Go through the data and copy each line where the word "mushroom" shows up.
*** Provided records Section Begins ***
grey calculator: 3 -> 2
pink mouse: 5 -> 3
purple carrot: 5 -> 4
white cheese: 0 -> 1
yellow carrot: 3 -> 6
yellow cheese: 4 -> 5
*** Provided records Section Ends ***
*** Provided records Section Begins ***
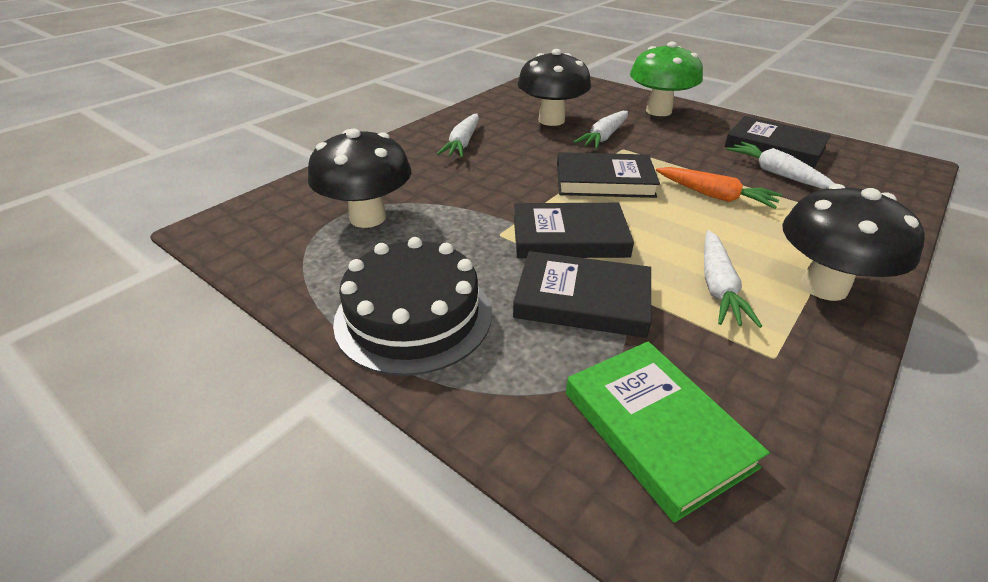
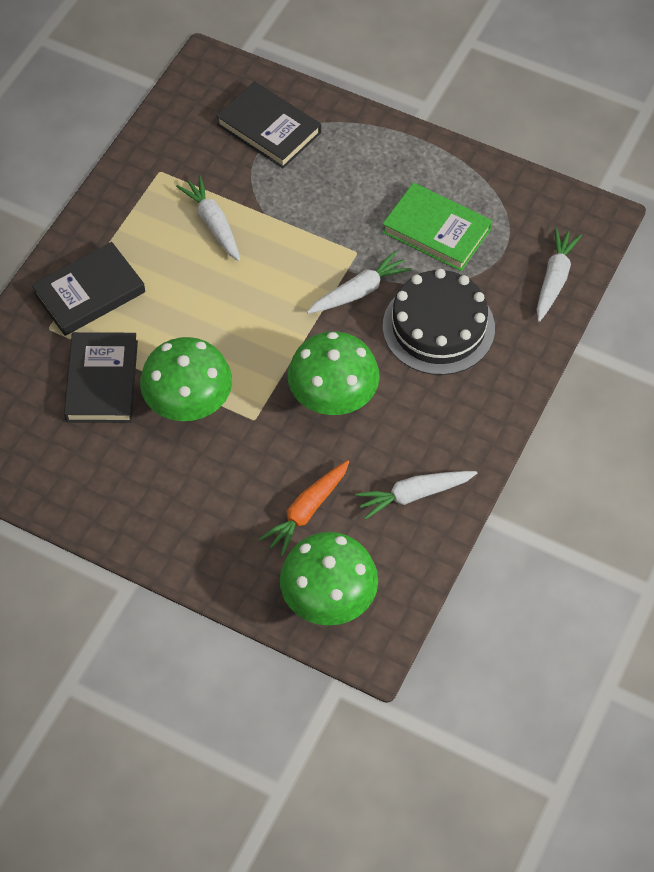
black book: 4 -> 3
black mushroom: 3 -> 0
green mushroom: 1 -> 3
*** Provided records Section Ends ***
• _Finished task_:
black mushroom: 3 -> 0
green mushroom: 1 -> 3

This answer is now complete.